----- DATA EXCERPTS -----

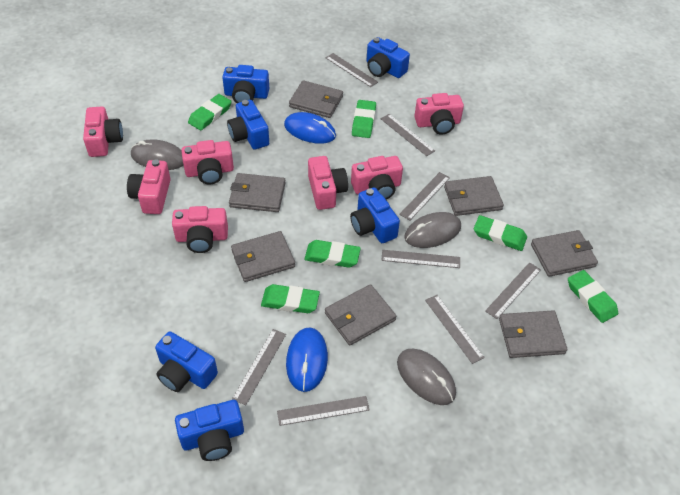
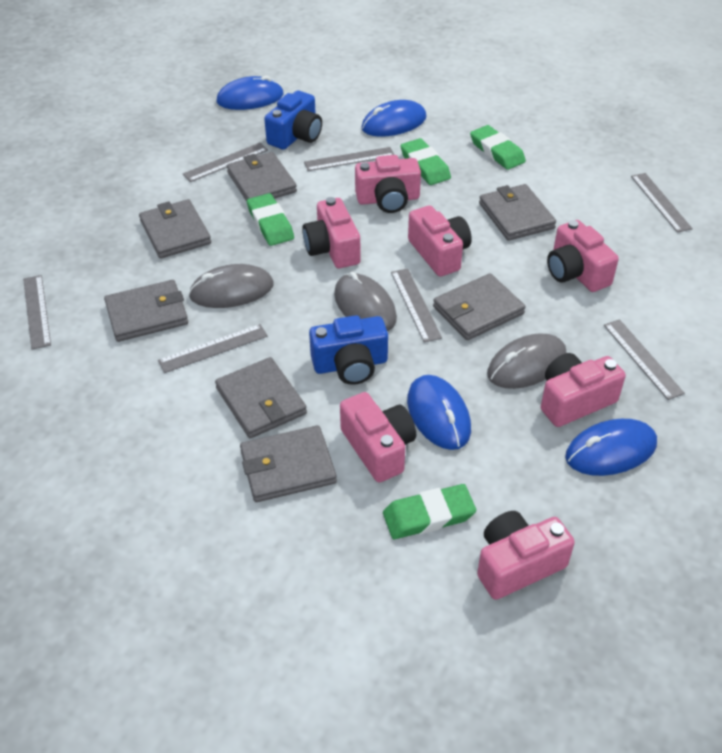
blue camera: [155,331,218,392] [175,400,244,461] [222,65,269,103] [227,100,269,150] [350,187,400,243] [367,37,410,78] = 6 -> [264,90,322,150] [309,315,388,385] = 2
blue mouse: [284,112,336,144] [286,327,328,392] = 2 -> [217,75,284,110] [361,100,427,137] [407,375,471,450] [565,419,657,476] = 4
green eraser: [188,94,232,130] [261,284,320,313] [305,240,361,268] [352,100,376,138] [474,215,527,251] [568,270,618,323] = 6 -> [247,193,294,246] [383,484,476,539] [400,138,451,185] [470,125,526,170] = 4
grey ruler: [232,329,286,405] [277,396,370,426] [326,53,378,87] [381,114,435,156] [381,250,460,268] [399,172,450,220] [425,295,485,364] [485,262,541,319] = 8 -> [23,275,51,350] [158,324,268,373] [183,143,268,182] [304,147,394,171] [391,268,442,343] [604,319,685,400] [631,173,693,233] = 7

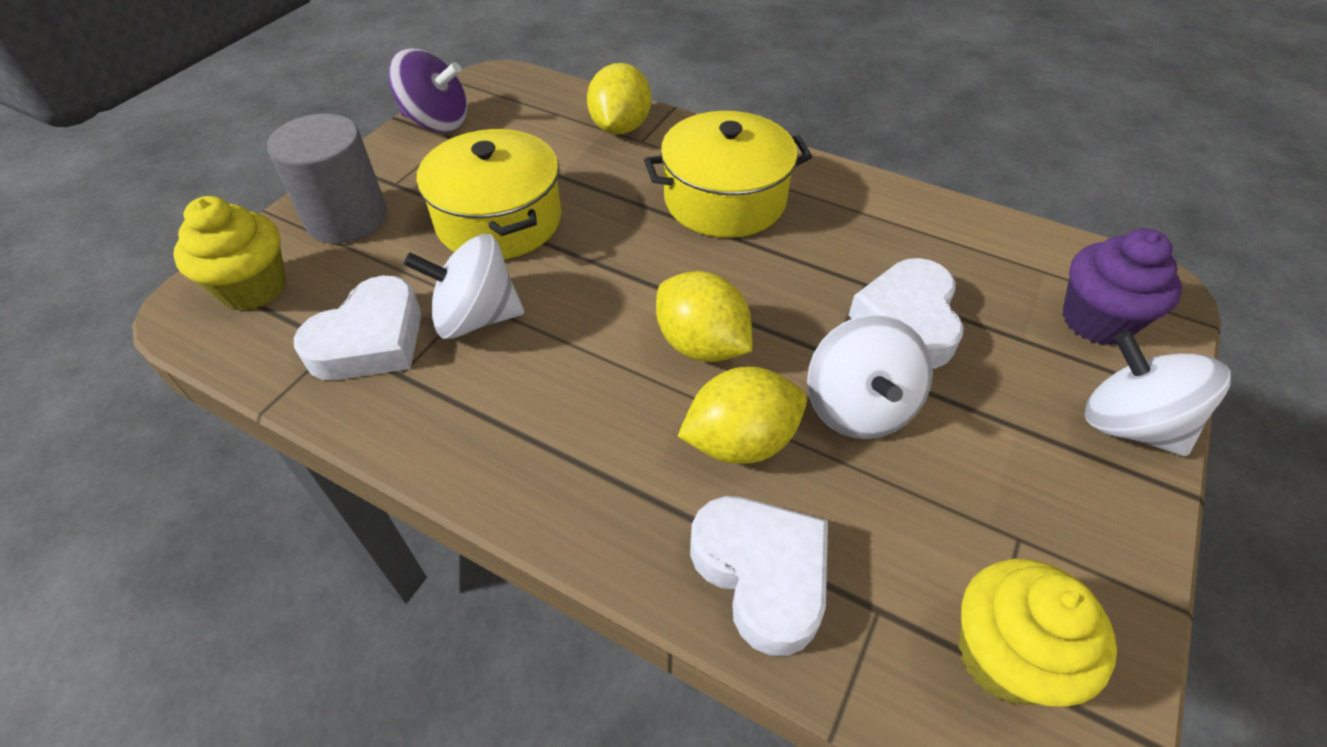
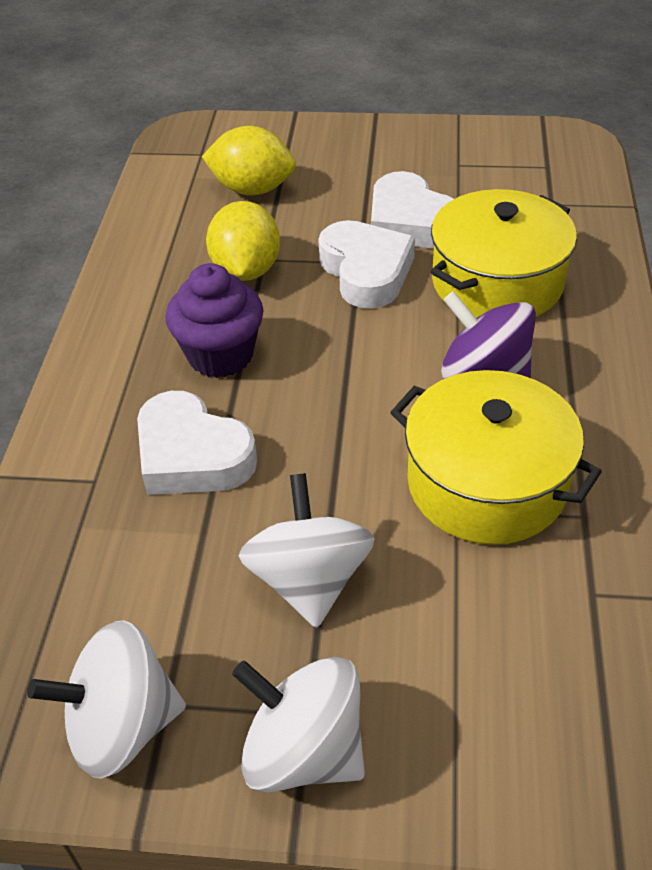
grey cylinder: [267,113,387,244] = 1 -> none = 0
yellow cupcake: [173,196,286,311] [959,559,1117,707] = 2 -> none = 0
yellow lemon: [587,63,651,134] [656,271,752,362] [678,366,807,464] = 3 -> [202,126,296,195] [206,201,280,281] = 2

-----

__WHAT IS REQUIRED__
A faithful copy of all the records is required, with the pictures left out.

__EXERCISE RESULT__
blue camera: [155,331,218,392] [175,400,244,461] [222,65,269,103] [227,100,269,150] [350,187,400,243] [367,37,410,78] = 6 -> [264,90,322,150] [309,315,388,385] = 2
blue mouse: [284,112,336,144] [286,327,328,392] = 2 -> [217,75,284,110] [361,100,427,137] [407,375,471,450] [565,419,657,476] = 4
green eraser: [188,94,232,130] [261,284,320,313] [305,240,361,268] [352,100,376,138] [474,215,527,251] [568,270,618,323] = 6 -> [247,193,294,246] [383,484,476,539] [400,138,451,185] [470,125,526,170] = 4
grey ruler: [232,329,286,405] [277,396,370,426] [326,53,378,87] [381,114,435,156] [381,250,460,268] [399,172,450,220] [425,295,485,364] [485,262,541,319] = 8 -> [23,275,51,350] [158,324,268,373] [183,143,268,182] [304,147,394,171] [391,268,442,343] [604,319,685,400] [631,173,693,233] = 7

grey cylinder: [267,113,387,244] = 1 -> none = 0
yellow cupcake: [173,196,286,311] [959,559,1117,707] = 2 -> none = 0
yellow lemon: [587,63,651,134] [656,271,752,362] [678,366,807,464] = 3 -> [202,126,296,195] [206,201,280,281] = 2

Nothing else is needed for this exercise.